» TASK DETAILS
Reproduce every record below word for word and include no pictures.
START DATA PROVIDED
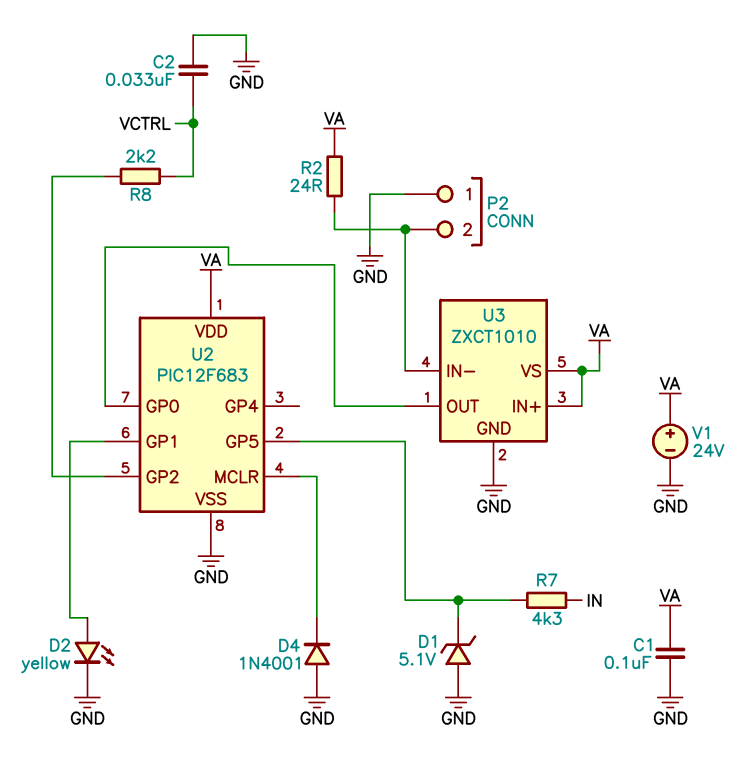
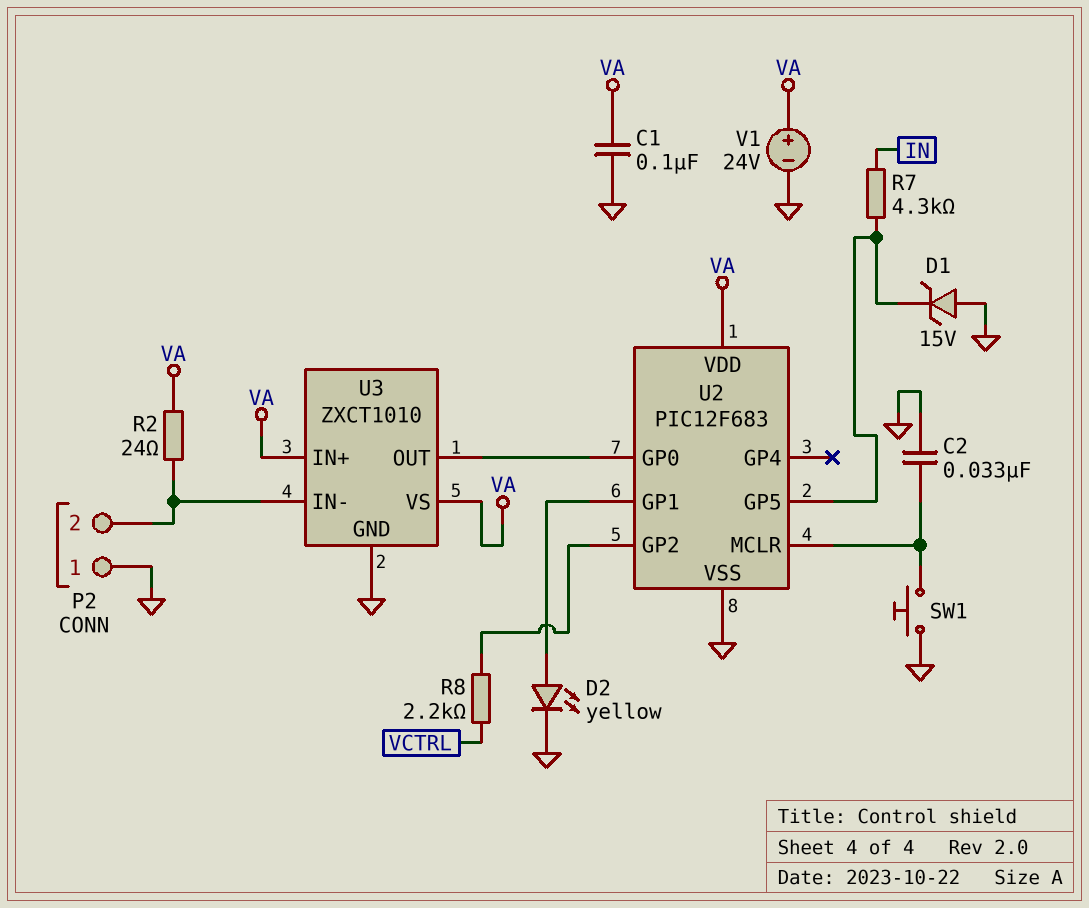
C2: 33nF (GND, VCTRL) -> 33nF (GND, U2/MCLR)
D1: zener 5.1V (A GND, K U2/GP5) -> zener 15V (A GND, K U2/GP5)
D4: diode 1N4001 (A GND, K U2/MCLR) -> none
SW1: none -> button (GND, U2/MCLR)

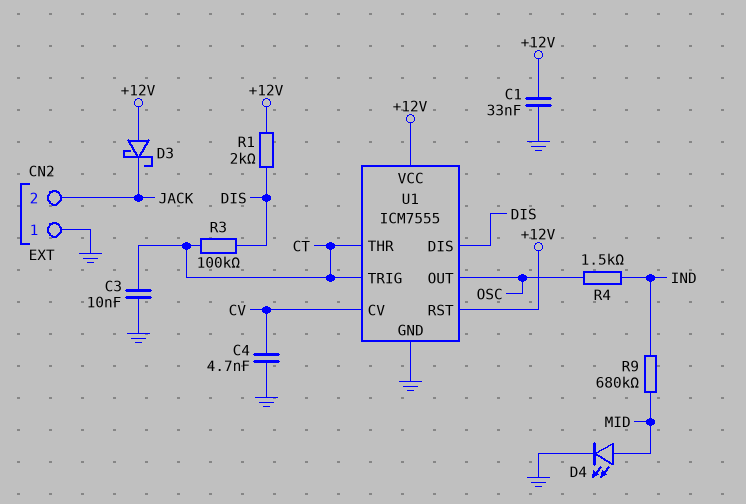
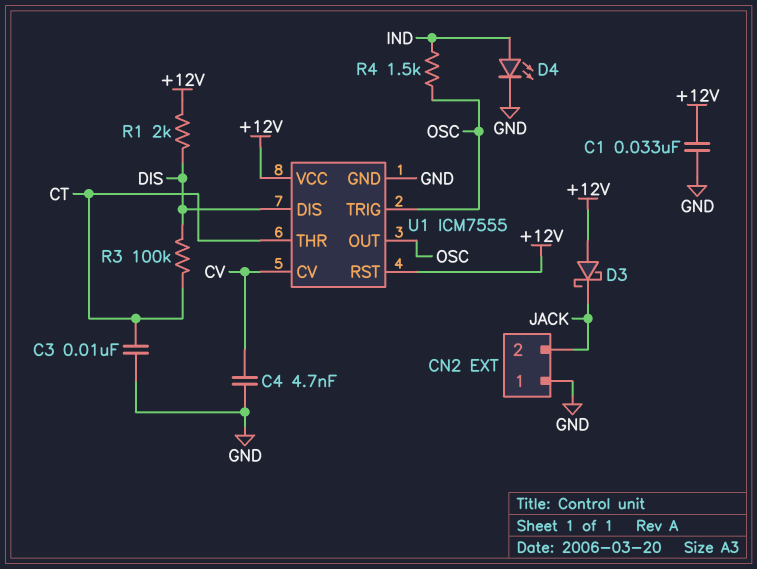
D4: LED (A MID, K GND) -> LED (A IND, K GND)
R9: 680k (IND, MID) -> none
U1 pin TRIG: CT -> OSC

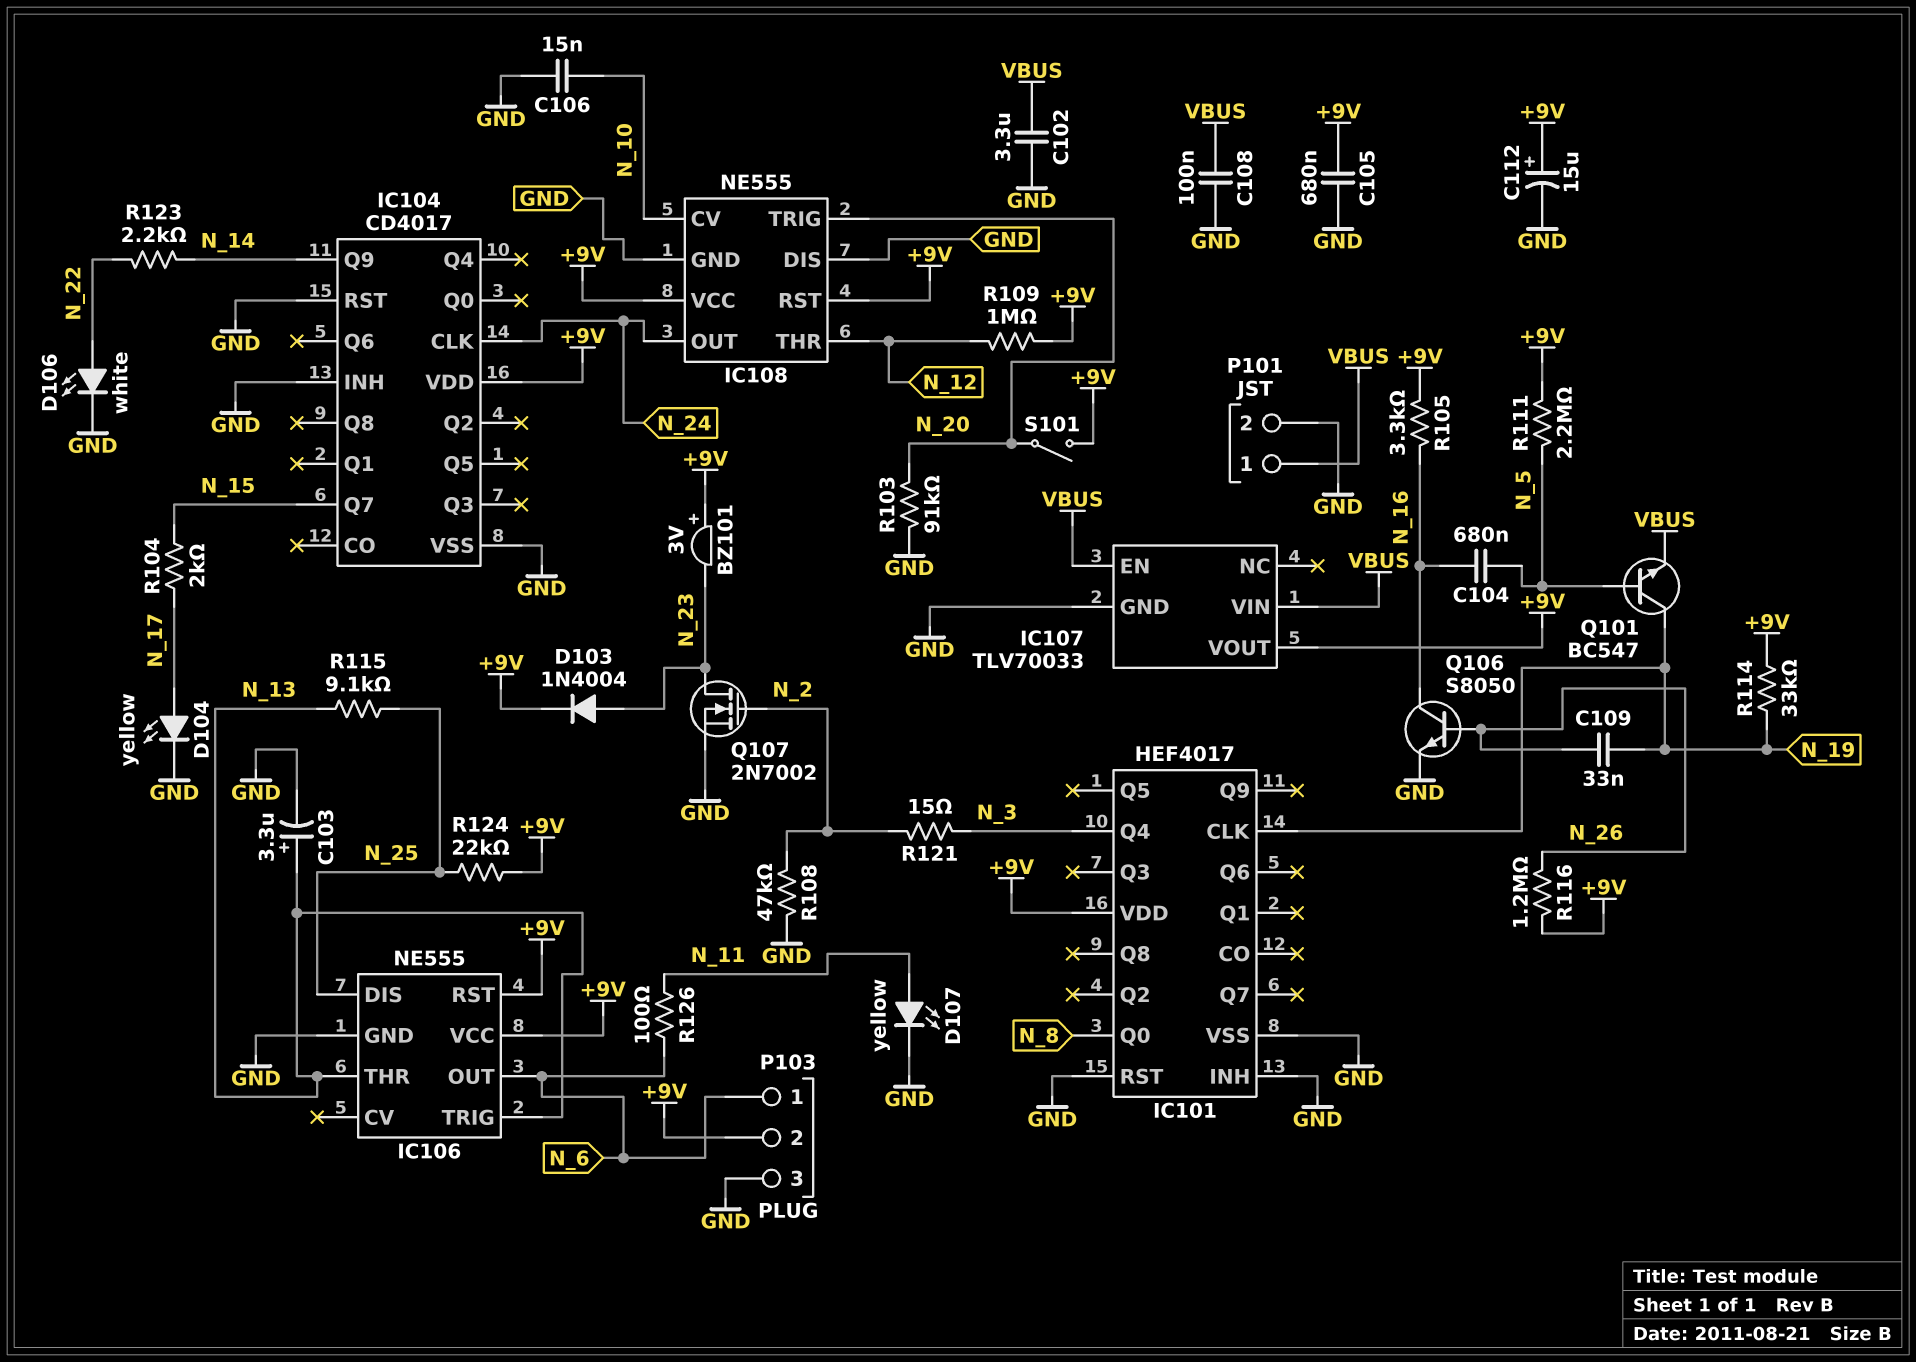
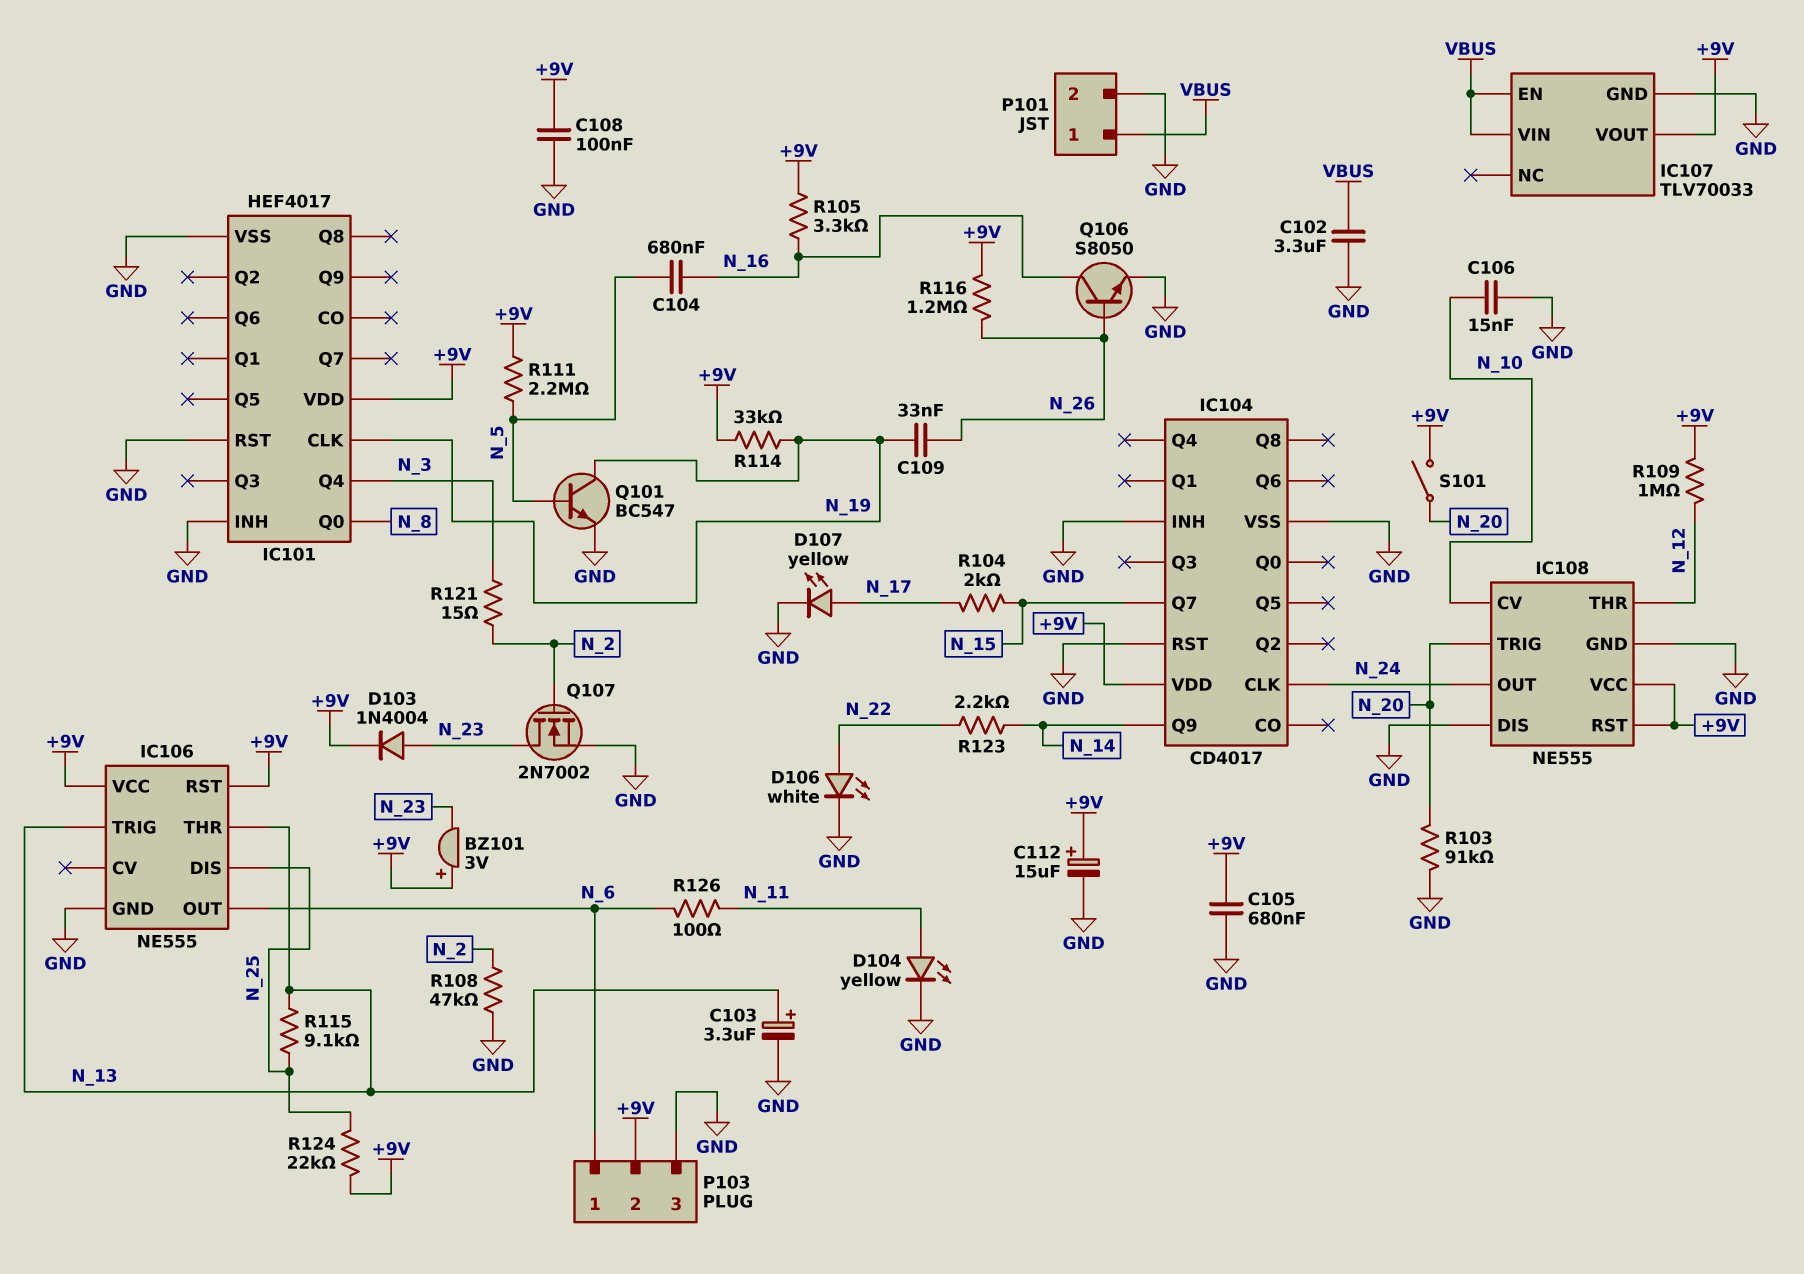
C108: 100nF (GND, VBUS) -> 100nF (+9V, GND)
D104: LED yellow (A N_17, K GND) -> LED yellow (A N_11, K GND)
D107: LED yellow (A N_11, K GND) -> LED yellow (A N_17, K GND)
Q101: NPN BC547 (B N_5, C N_19, E VBUS) -> NPN BC547 (B N_5, C N_19, E GND)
END DATA PROVIDED
» RESULT OF THIS TASK
C2: 33nF (GND, VCTRL) -> 33nF (GND, U2/MCLR)
D1: zener 5.1V (A GND, K U2/GP5) -> zener 15V (A GND, K U2/GP5)
D4: diode 1N4001 (A GND, K U2/MCLR) -> none
SW1: none -> button (GND, U2/MCLR)

D4: LED (A MID, K GND) -> LED (A IND, K GND)
R9: 680k (IND, MID) -> none
U1 pin TRIG: CT -> OSC

C108: 100nF (GND, VBUS) -> 100nF (+9V, GND)
D104: LED yellow (A N_17, K GND) -> LED yellow (A N_11, K GND)
D107: LED yellow (A N_11, K GND) -> LED yellow (A N_17, K GND)
Q101: NPN BC547 (B N_5, C N_19, E VBUS) -> NPN BC547 (B N_5, C N_19, E GND)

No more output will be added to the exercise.